**COLLECTED DATA**:
------------------------
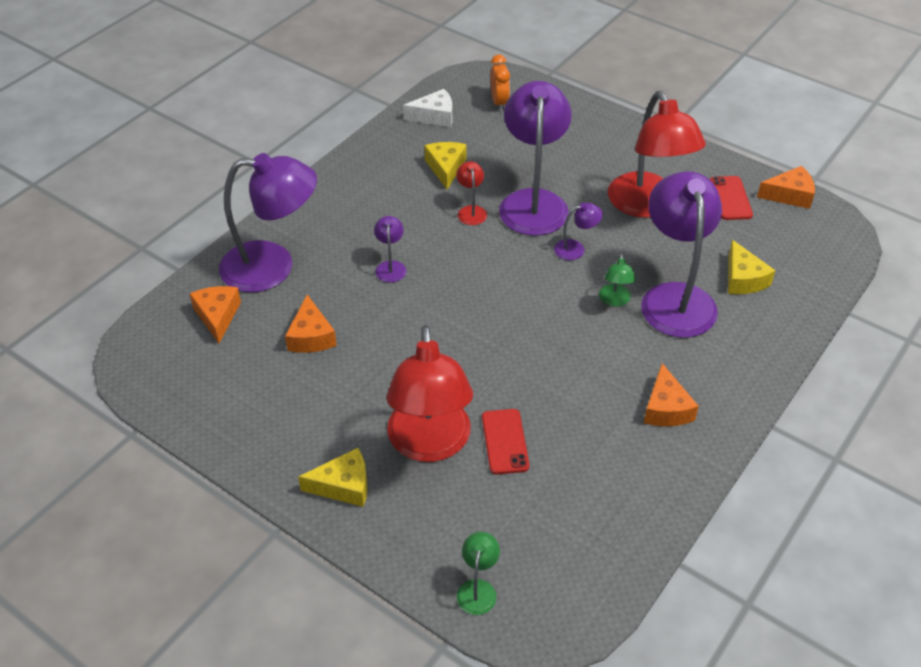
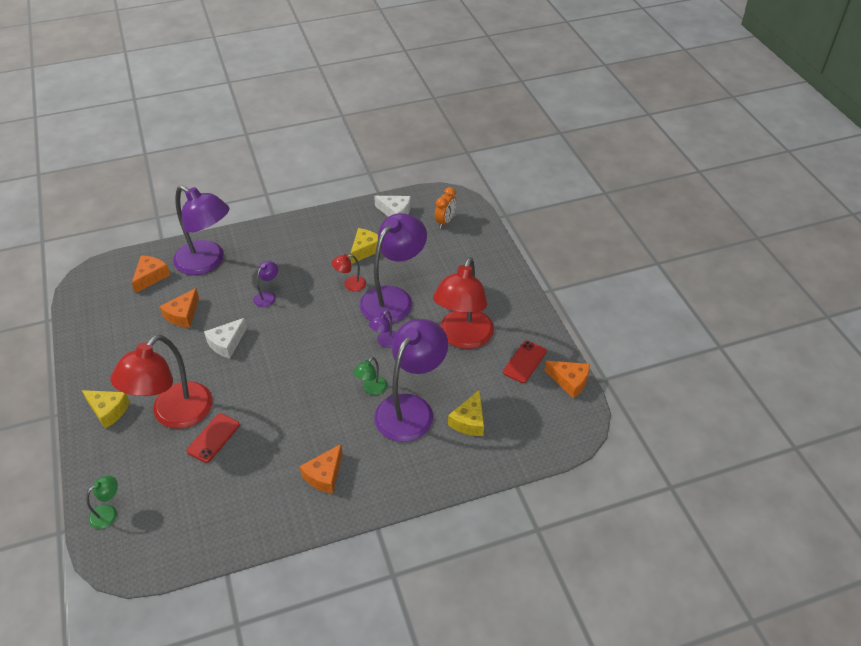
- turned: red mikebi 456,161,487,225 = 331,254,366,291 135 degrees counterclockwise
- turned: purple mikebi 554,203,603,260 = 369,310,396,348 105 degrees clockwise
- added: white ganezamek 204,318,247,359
------------------------
**WORK ITEM**: Show every line of the material above in which "turned" is present.

**ANSWER**:
- turned: red mikebi 456,161,487,225 = 331,254,366,291 135 degrees counterclockwise
- turned: purple mikebi 554,203,603,260 = 369,310,396,348 105 degrees clockwise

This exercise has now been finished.